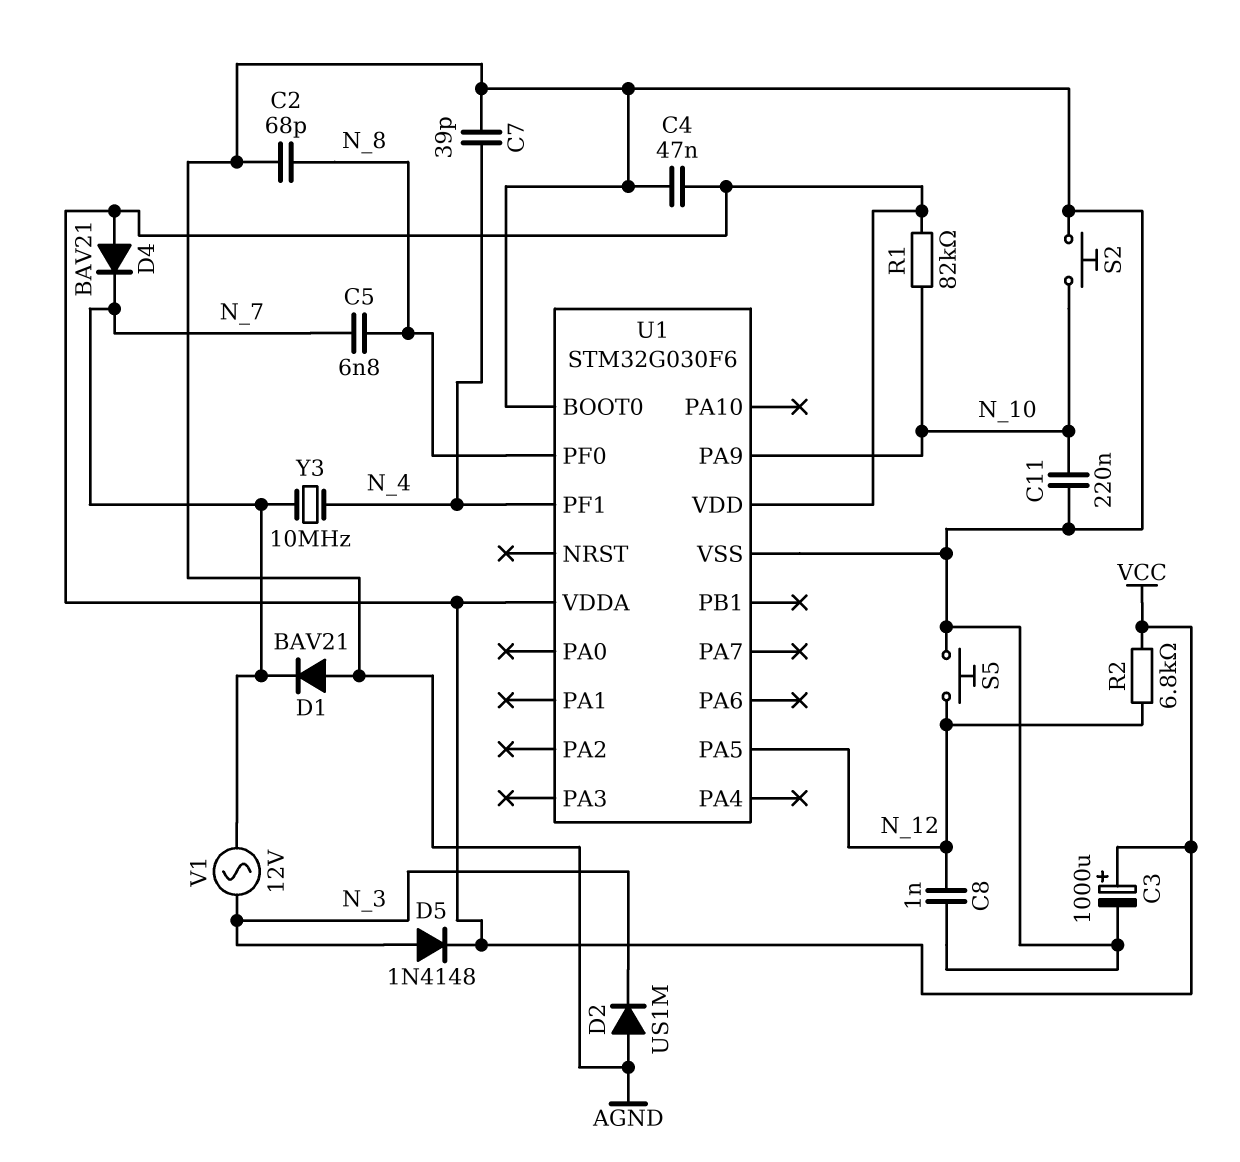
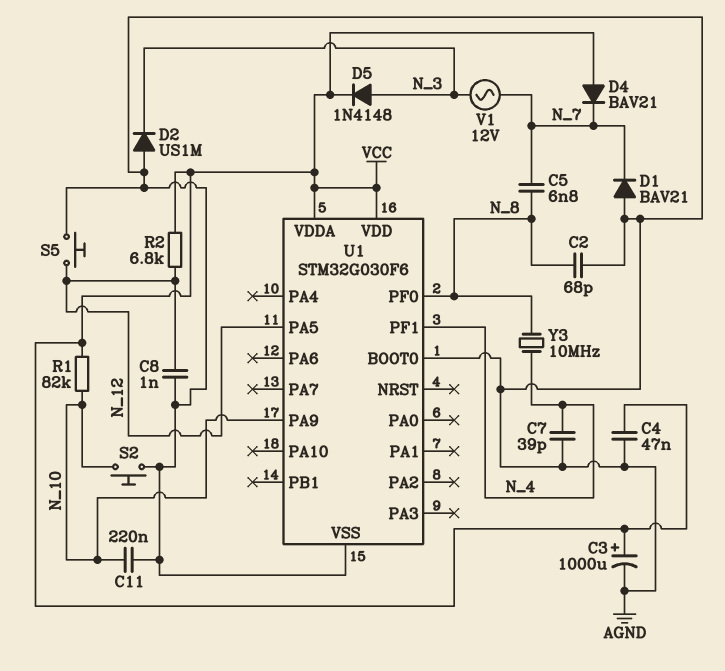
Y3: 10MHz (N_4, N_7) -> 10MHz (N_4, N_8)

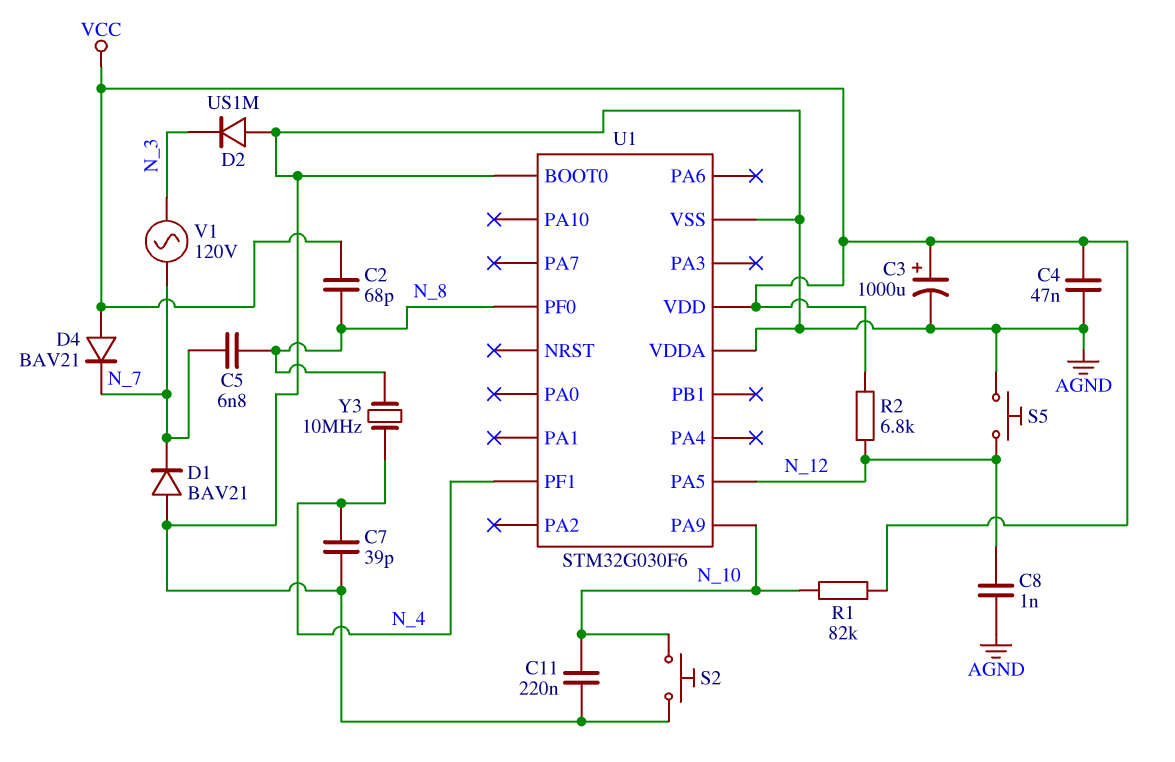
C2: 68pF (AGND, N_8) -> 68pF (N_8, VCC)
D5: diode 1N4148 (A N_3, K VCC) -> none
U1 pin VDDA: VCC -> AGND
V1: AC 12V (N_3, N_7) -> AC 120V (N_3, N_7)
════════
- [TASK BRIEF] Should there be pictures in the data, leave them out and return the rest exactly.

- [YOUR SOLUTION]
Y3: 10MHz (N_4, N_7) -> 10MHz (N_4, N_8)

C2: 68pF (AGND, N_8) -> 68pF (N_8, VCC)
D5: diode 1N4148 (A N_3, K VCC) -> none
U1 pin VDDA: VCC -> AGND
V1: AC 12V (N_3, N_7) -> AC 120V (N_3, N_7)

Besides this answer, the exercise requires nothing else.